* [ACTIVITY] Your copy of the entries below should hold exactly the lines from the one containing "SD3 pin MOSI: 16 -> A3" to the one containing "SD3 pin GND: GND -> VIN", inclusive, and no pictures.

Edit tracking data:
+-------+

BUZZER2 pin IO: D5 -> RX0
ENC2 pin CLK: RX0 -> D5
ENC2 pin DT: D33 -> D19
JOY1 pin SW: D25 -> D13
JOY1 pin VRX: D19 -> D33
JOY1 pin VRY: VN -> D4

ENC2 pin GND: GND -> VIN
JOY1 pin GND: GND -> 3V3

+-------+

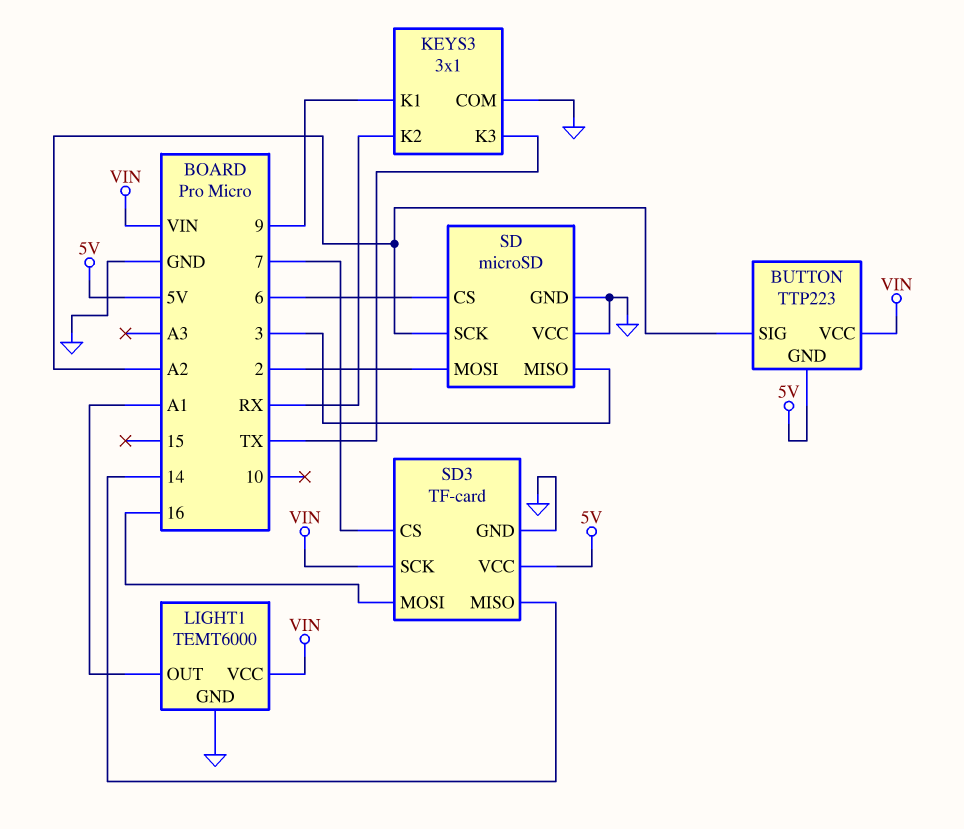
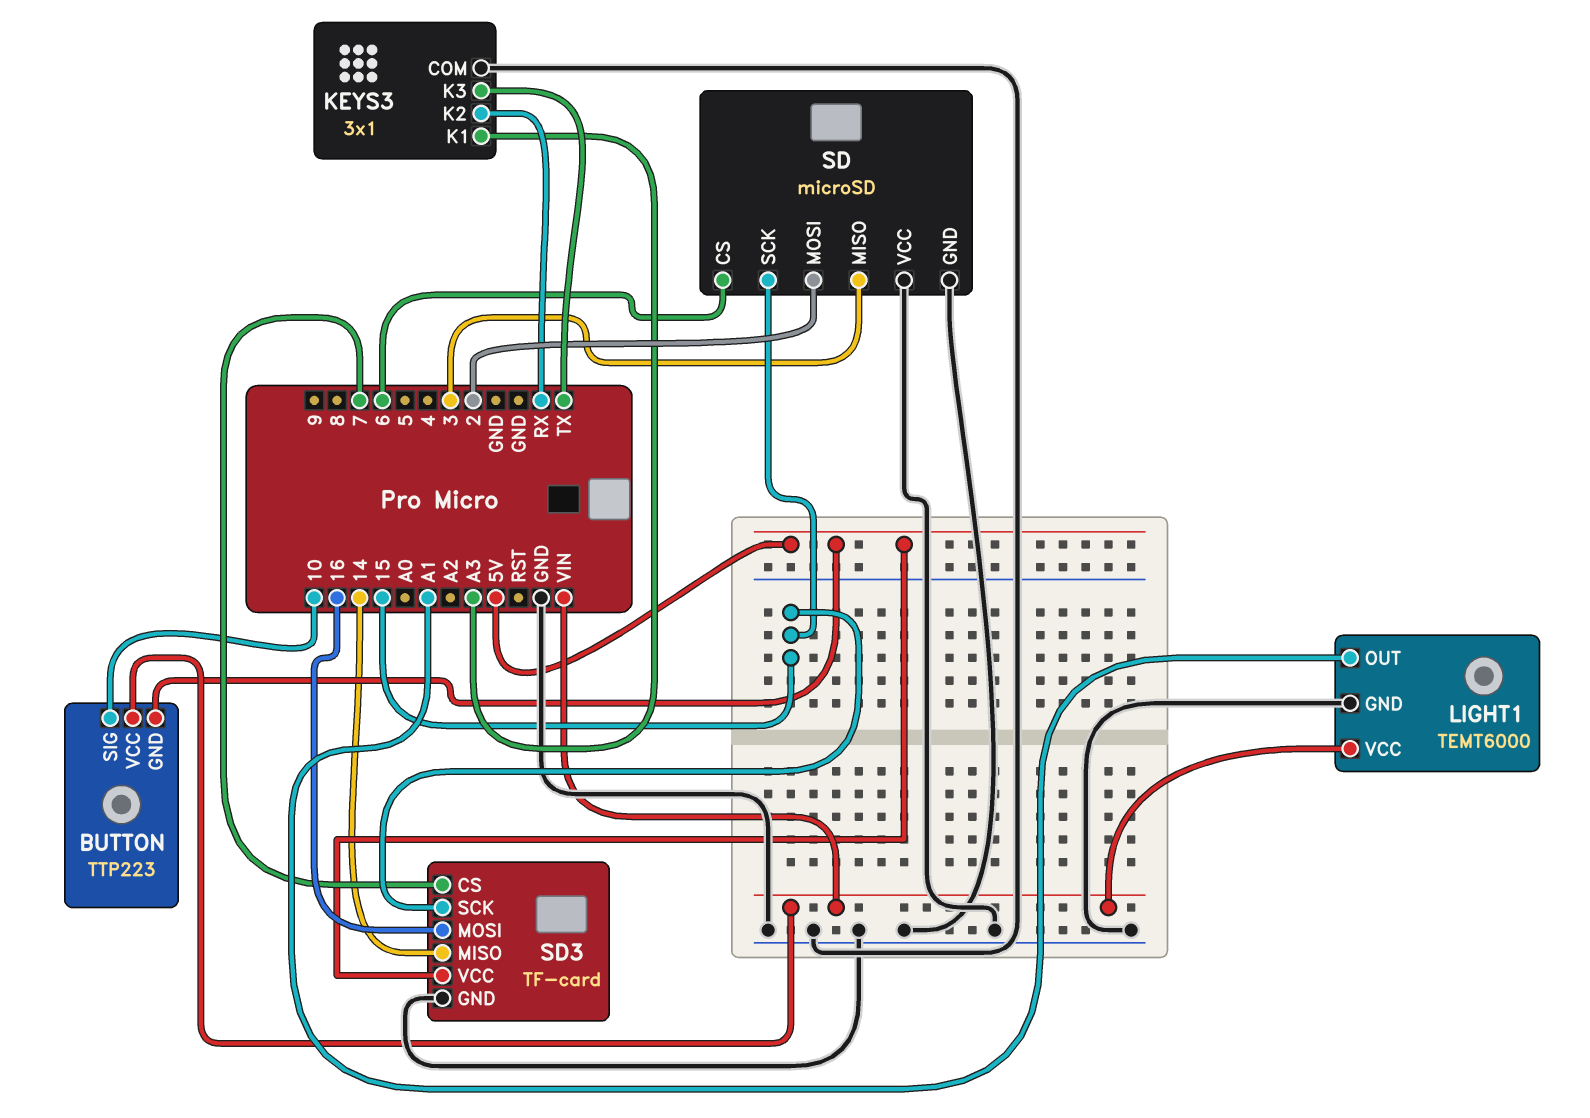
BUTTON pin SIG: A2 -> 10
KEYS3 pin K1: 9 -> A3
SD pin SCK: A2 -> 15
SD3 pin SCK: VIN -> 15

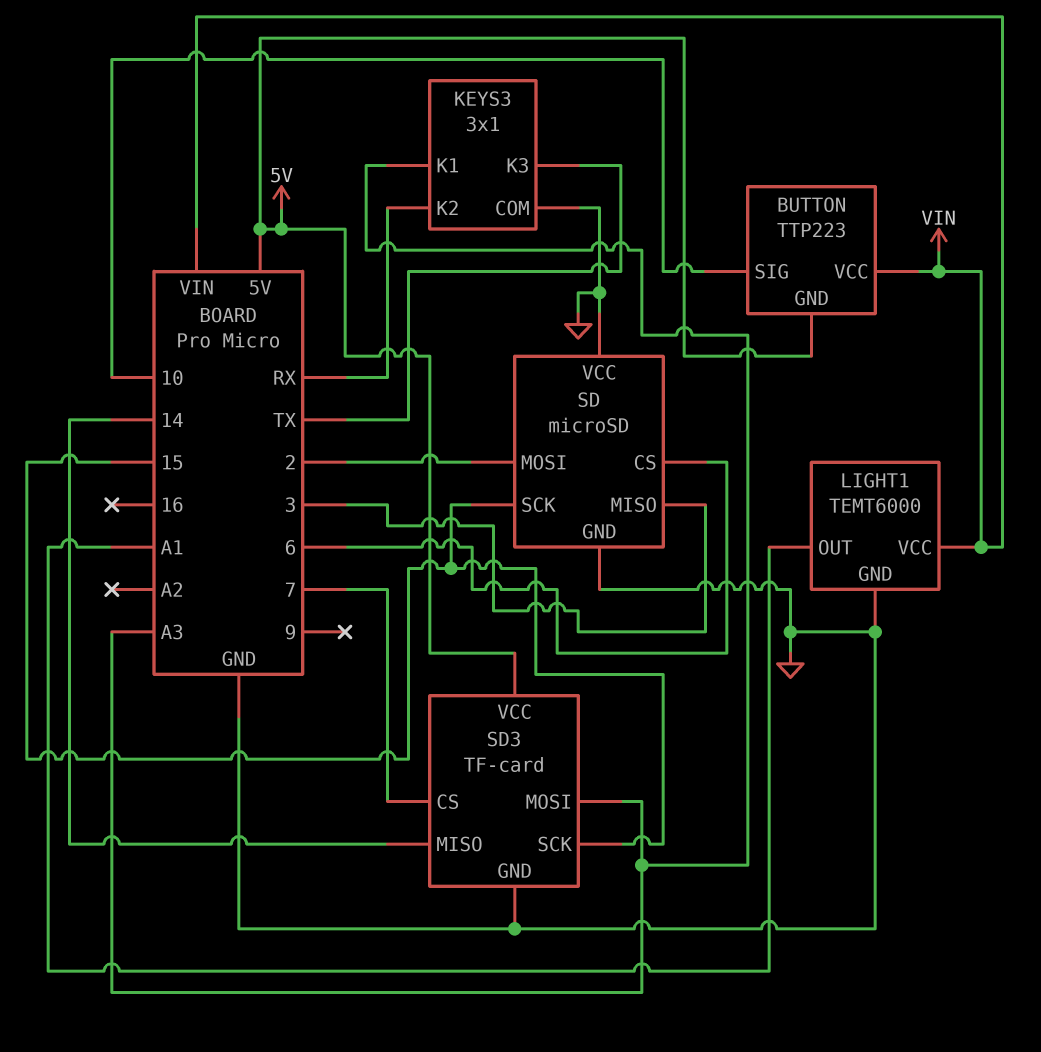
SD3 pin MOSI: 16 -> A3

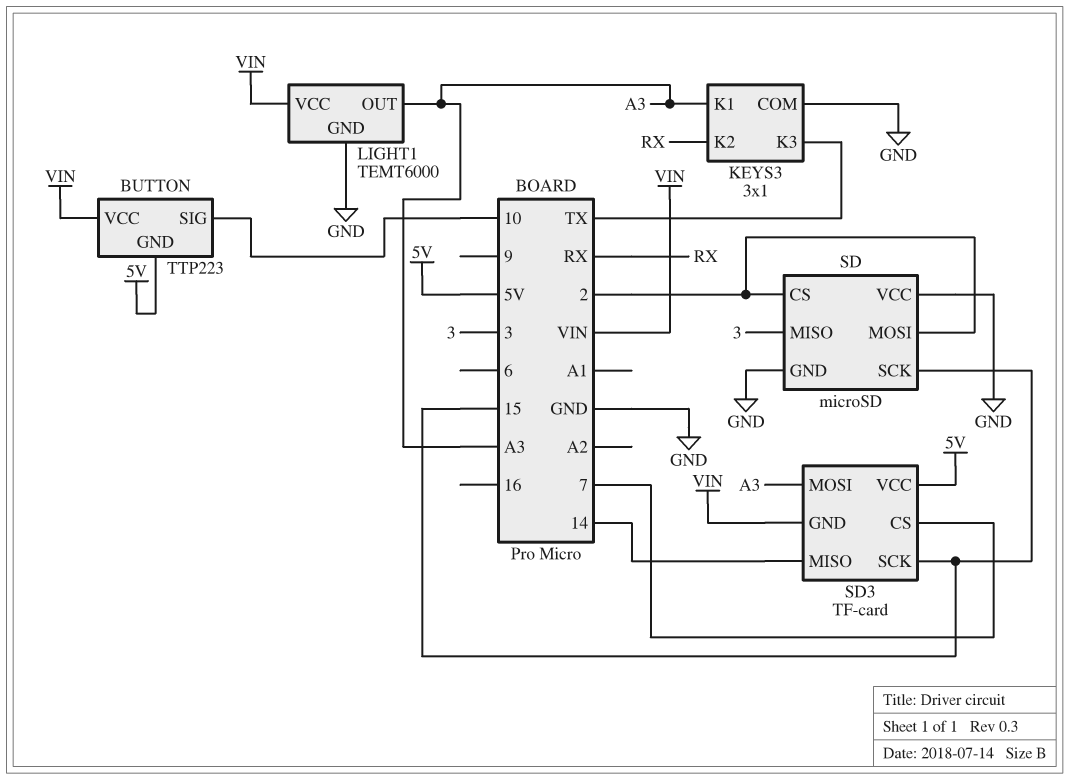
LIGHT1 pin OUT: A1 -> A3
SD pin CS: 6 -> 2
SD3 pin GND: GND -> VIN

+-------+

* [ANSWER FOR THIS EXERCISE]
SD3 pin MOSI: 16 -> A3

LIGHT1 pin OUT: A1 -> A3
SD pin CS: 6 -> 2
SD3 pin GND: GND -> VIN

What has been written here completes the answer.